▶ _Work required_
Exactly the lines below from the one with "R9: none -> 270 (GND, SIG3)" up to and including the one with "R3: 15k (DGND, NET4) -> 68k (DGND, NET4)" make up the answer, with nothing else added.

──────── Exercise data ────────

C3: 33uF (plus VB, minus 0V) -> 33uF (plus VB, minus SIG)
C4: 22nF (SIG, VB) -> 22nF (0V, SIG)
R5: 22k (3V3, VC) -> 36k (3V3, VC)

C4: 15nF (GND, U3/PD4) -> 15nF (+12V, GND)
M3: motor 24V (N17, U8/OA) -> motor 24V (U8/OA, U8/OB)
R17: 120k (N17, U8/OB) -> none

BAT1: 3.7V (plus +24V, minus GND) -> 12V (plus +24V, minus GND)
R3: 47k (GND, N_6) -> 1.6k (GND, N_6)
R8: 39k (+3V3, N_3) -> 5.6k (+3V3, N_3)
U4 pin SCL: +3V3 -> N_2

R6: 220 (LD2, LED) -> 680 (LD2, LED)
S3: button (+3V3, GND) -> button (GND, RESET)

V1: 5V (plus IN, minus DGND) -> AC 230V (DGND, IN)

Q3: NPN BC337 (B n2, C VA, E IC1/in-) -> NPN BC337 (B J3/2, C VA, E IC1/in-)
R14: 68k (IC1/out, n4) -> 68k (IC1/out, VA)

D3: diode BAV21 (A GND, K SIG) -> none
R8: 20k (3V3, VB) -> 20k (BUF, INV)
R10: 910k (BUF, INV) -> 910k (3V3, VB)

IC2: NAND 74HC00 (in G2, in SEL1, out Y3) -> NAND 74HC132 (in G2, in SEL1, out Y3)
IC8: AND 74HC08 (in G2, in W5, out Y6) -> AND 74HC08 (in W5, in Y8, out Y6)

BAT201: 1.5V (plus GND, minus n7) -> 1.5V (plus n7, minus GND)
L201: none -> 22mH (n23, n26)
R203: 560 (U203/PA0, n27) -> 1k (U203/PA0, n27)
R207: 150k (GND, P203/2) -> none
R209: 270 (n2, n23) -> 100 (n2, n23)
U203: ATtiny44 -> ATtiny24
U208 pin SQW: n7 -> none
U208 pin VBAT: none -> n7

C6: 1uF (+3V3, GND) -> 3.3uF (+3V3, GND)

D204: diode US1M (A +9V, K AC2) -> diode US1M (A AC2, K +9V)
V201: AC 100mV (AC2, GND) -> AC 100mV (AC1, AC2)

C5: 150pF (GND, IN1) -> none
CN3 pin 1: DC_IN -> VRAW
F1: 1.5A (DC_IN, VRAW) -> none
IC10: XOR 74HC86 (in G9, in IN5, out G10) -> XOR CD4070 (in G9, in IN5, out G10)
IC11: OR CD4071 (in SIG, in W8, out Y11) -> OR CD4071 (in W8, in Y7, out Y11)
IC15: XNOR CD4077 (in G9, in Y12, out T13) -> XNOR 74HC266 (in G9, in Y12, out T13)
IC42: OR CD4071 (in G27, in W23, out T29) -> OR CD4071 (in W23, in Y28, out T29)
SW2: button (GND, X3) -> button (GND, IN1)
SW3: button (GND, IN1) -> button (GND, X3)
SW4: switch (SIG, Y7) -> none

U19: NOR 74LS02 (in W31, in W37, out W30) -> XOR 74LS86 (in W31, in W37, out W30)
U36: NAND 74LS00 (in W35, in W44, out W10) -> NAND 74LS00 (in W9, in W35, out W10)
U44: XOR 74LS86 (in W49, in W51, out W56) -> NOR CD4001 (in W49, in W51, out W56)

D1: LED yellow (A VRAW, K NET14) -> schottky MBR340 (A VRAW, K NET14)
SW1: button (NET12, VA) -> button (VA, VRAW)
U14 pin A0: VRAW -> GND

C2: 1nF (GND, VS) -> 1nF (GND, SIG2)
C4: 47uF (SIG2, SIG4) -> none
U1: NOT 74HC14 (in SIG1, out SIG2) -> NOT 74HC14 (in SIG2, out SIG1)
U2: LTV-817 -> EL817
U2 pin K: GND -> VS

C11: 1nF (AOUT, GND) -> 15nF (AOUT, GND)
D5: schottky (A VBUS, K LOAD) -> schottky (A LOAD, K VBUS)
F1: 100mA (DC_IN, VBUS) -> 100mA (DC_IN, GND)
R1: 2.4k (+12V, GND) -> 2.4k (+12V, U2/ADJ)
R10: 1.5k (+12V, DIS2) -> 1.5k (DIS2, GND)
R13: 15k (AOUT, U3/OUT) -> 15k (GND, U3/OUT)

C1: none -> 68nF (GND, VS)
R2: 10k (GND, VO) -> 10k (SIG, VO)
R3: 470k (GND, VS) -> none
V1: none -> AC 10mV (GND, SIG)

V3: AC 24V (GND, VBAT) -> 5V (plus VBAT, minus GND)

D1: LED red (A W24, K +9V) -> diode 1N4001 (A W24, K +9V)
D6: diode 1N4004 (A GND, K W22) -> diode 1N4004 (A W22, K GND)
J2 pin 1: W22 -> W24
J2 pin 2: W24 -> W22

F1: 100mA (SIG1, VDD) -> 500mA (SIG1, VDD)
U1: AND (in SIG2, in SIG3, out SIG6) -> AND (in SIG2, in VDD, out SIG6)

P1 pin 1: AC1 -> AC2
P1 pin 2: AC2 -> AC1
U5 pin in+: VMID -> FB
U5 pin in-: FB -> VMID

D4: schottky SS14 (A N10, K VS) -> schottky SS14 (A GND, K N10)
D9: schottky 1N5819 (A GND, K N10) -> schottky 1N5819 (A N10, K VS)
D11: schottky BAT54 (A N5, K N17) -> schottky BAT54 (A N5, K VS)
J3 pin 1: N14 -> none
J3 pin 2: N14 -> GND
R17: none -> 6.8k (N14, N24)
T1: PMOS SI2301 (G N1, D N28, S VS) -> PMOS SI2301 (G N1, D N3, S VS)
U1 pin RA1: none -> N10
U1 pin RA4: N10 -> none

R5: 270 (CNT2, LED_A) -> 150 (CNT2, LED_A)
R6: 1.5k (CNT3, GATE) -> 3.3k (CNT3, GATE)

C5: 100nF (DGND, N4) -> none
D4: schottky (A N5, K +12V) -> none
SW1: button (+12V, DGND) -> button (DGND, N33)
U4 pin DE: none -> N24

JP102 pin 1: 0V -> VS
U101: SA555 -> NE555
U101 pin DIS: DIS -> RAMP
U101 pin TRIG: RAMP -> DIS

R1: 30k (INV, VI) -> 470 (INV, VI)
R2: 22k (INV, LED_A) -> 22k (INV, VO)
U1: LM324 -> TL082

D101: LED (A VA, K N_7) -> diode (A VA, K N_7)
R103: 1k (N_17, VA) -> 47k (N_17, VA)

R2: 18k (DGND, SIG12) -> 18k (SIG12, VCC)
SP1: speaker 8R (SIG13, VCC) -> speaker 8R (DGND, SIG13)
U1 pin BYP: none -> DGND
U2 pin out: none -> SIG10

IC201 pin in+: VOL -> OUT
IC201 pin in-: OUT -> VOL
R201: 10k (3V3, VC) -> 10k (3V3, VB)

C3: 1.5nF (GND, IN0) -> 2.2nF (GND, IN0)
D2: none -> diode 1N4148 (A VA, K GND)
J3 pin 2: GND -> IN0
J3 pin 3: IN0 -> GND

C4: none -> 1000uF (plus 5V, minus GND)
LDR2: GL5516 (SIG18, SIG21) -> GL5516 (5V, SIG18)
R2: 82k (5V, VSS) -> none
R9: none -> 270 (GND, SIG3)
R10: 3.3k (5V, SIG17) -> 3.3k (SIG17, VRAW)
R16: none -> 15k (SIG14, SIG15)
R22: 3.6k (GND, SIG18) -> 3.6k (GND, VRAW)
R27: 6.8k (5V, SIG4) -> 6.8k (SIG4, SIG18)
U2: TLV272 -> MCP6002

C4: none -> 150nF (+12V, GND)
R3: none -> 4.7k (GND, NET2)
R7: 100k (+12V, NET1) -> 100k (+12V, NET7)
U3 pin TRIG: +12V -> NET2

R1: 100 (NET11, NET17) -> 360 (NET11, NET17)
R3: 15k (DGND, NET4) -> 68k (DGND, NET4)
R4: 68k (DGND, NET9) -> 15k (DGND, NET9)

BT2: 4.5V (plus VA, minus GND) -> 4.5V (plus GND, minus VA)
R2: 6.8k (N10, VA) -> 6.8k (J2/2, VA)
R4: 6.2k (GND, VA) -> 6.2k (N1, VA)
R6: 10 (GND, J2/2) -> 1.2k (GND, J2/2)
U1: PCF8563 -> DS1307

────────

▶ _Answer to this problem_
R9: none -> 270 (GND, SIG3)
R10: 3.3k (5V, SIG17) -> 3.3k (SIG17, VRAW)
R16: none -> 15k (SIG14, SIG15)
R22: 3.6k (GND, SIG18) -> 3.6k (GND, VRAW)
R27: 6.8k (5V, SIG4) -> 6.8k (SIG4, SIG18)
U2: TLV272 -> MCP6002

C4: none -> 150nF (+12V, GND)
R3: none -> 4.7k (GND, NET2)
R7: 100k (+12V, NET1) -> 100k (+12V, NET7)
U3 pin TRIG: +12V -> NET2

R1: 100 (NET11, NET17) -> 360 (NET11, NET17)
R3: 15k (DGND, NET4) -> 68k (DGND, NET4)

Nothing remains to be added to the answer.